### Problem to work on
Go to the line holding "cyan arrow: (311, 636)" in the data below. Return it and each line after it through the last, exactly, and skip the pictures.

··· Supplied material ···

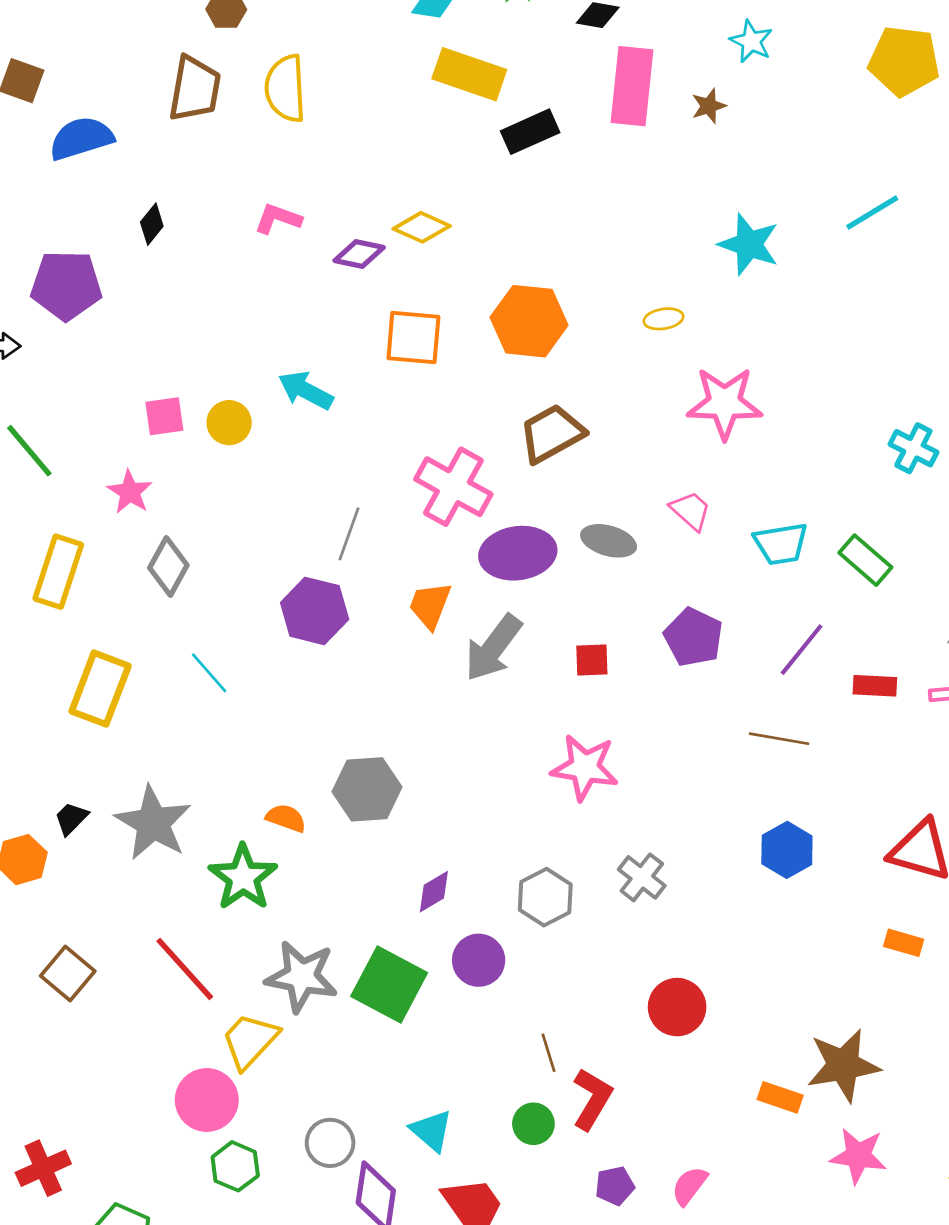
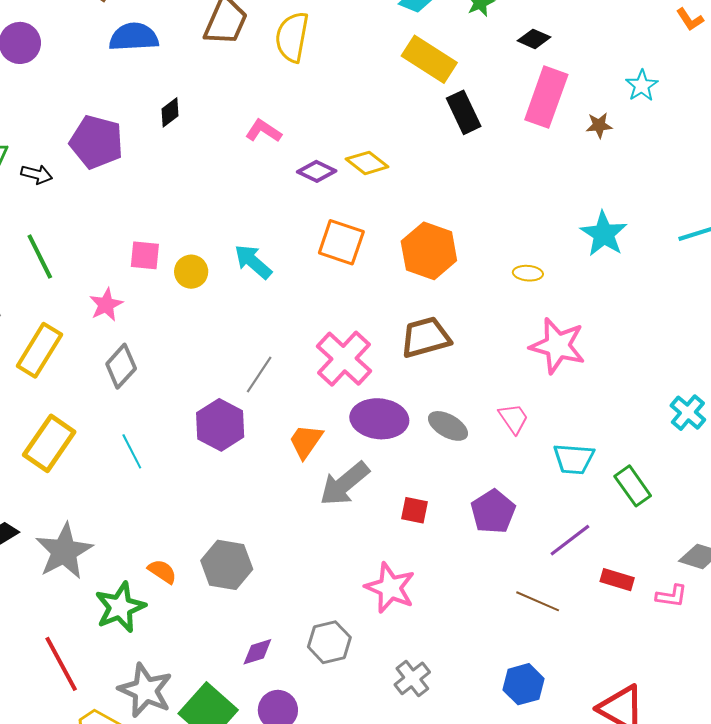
black rectangle: (530, 132) -> (464, 112), turned 75
gray hexagon: (545, 897) -> (329, 642), moved

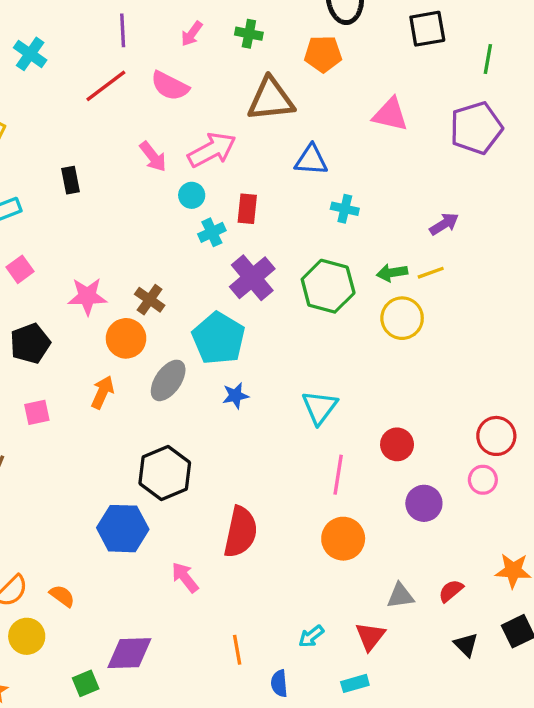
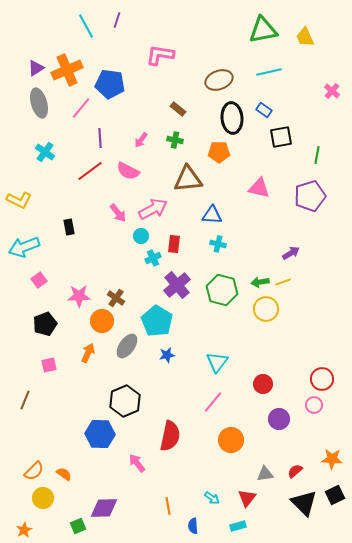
cyan cross: (345, 209) -> (218, 244), moved
pink line: (338, 475) -> (213, 402), moved, turned 30
cyan arrow: (311, 636) -> (212, 498), turned -105
black triangle: (466, 645) -> (304, 503), size x1.8

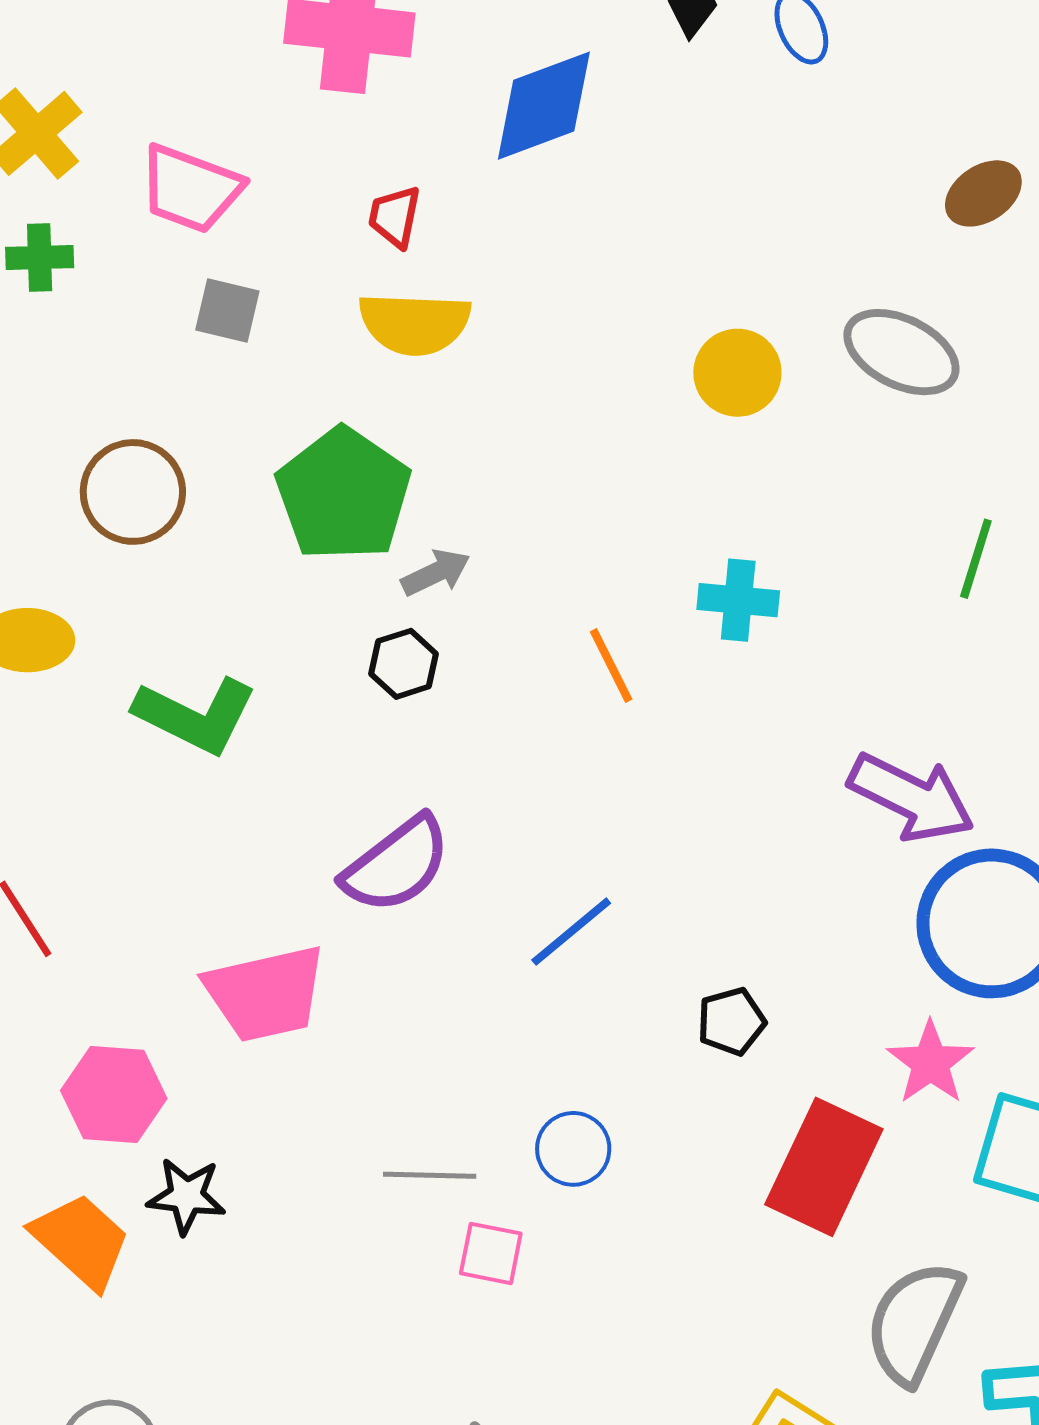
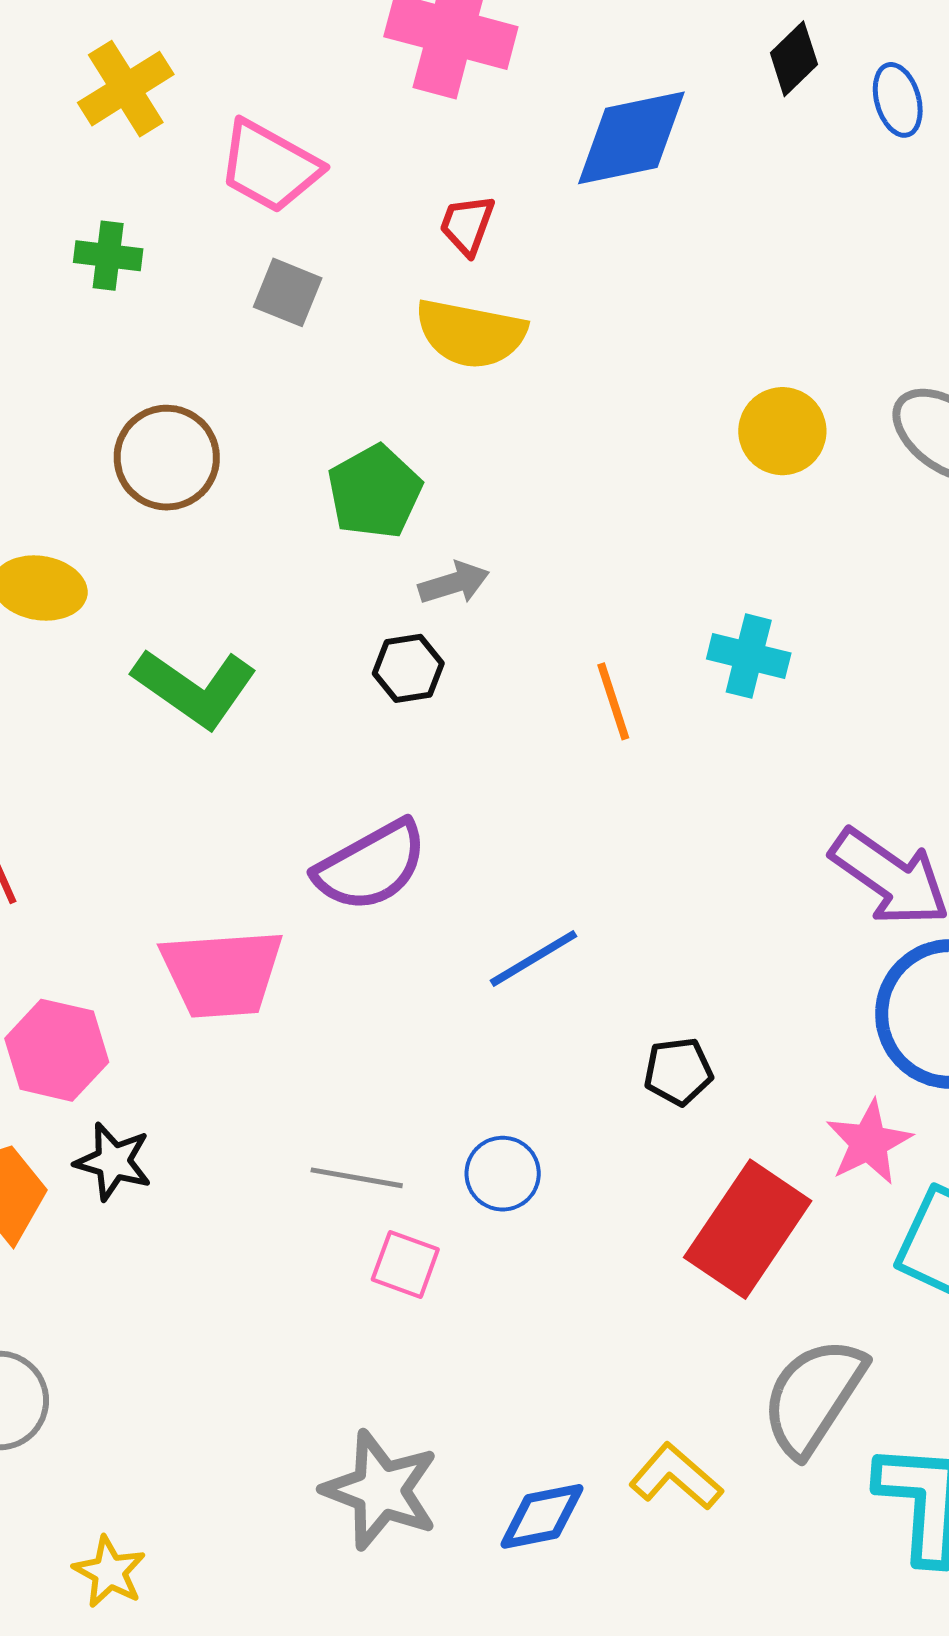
green cross: (40, 258) -> (108, 256), moved
green pentagon: (343, 494) -> (375, 492), size x0.7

···

### Finished task
cyan arrow: (311, 636) -> (212, 498), turned -105
black triangle: (466, 645) -> (304, 503), size x1.8

green cross: (40, 258) -> (108, 256), moved
green pentagon: (343, 494) -> (375, 492), size x0.7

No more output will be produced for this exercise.